## INSTRUCTIONS TO FOLLOW
Retype all entries exactly, skipping pictures.

## MATERIAL FOR THIS EXERCISE
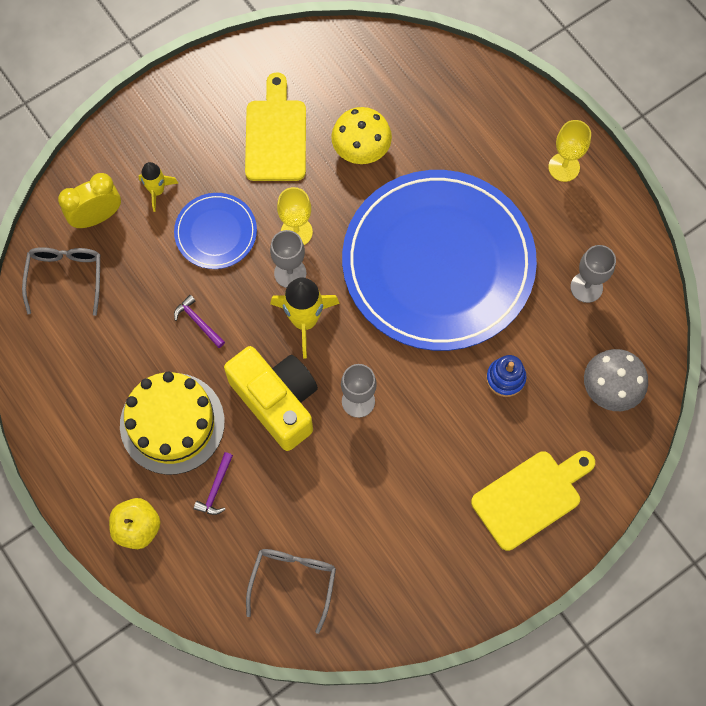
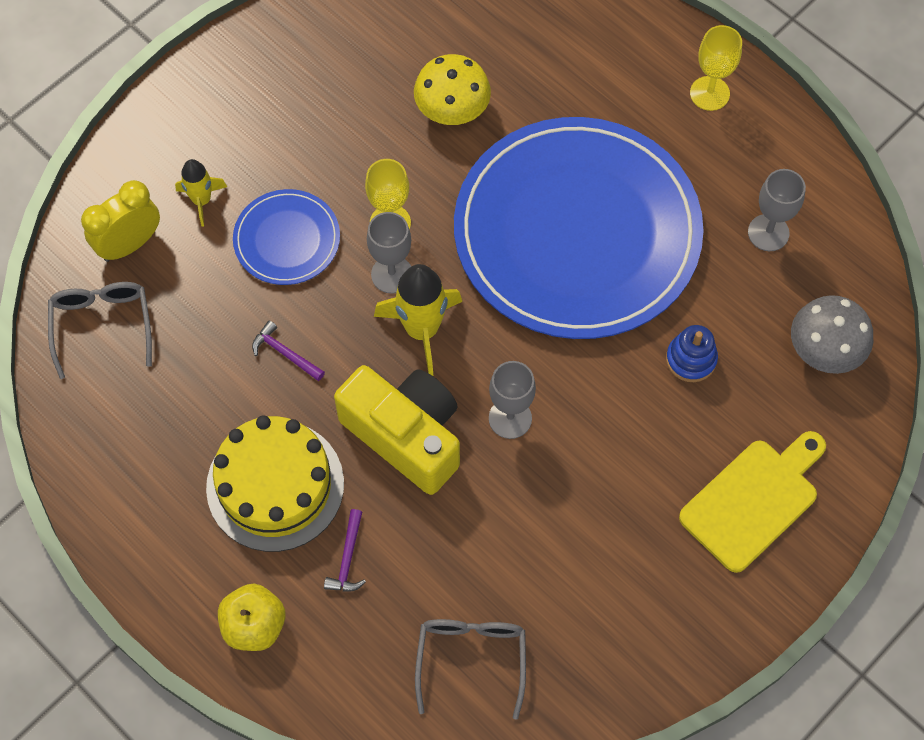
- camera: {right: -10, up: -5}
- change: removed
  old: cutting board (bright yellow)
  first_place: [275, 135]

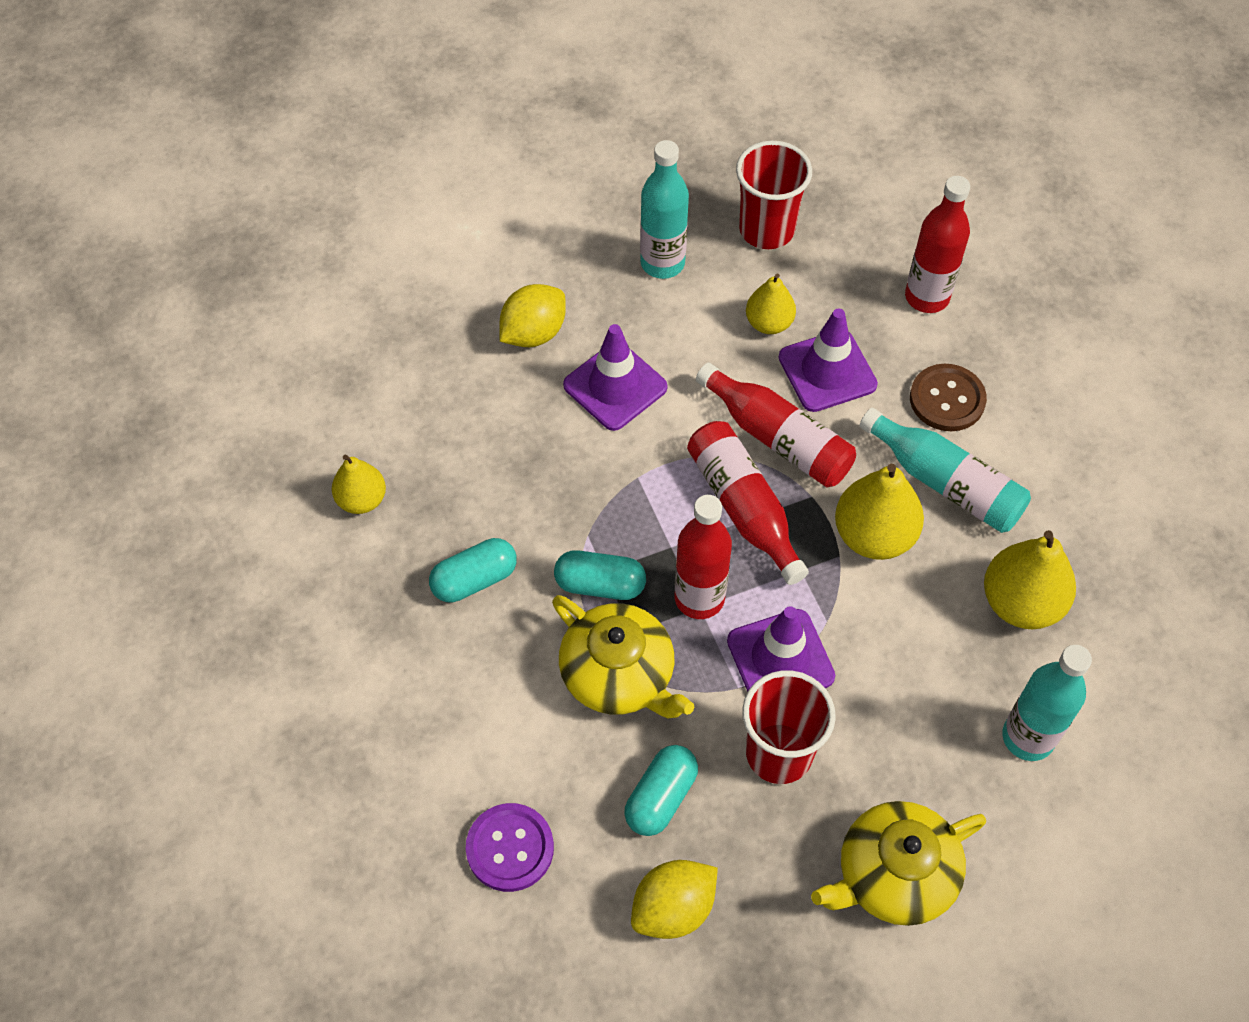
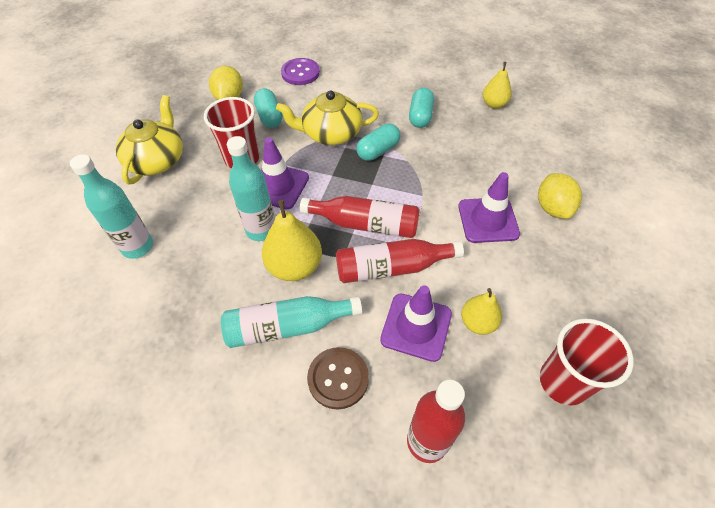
- camera: {right: 130, up: -5}
- change: moved
  old: drink bottle (teal)
  first_place: [662, 263]
  second_place: [261, 230]
- change: removed
  old: drink bottle (scarlet)
  first_place: [699, 598]
- change: removed
  old: pear fruit (bright yellow)
  first_place: [1021, 603]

## ANSWER SECTION
- camera: {right: -10, up: -5}
- change: removed
  old: cutting board (bright yellow)
  first_place: [275, 135]

- camera: {right: 130, up: -5}
- change: moved
  old: drink bottle (teal)
  first_place: [662, 263]
  second_place: [261, 230]
- change: removed
  old: drink bottle (scarlet)
  first_place: [699, 598]
- change: removed
  old: pear fruit (bright yellow)
  first_place: [1021, 603]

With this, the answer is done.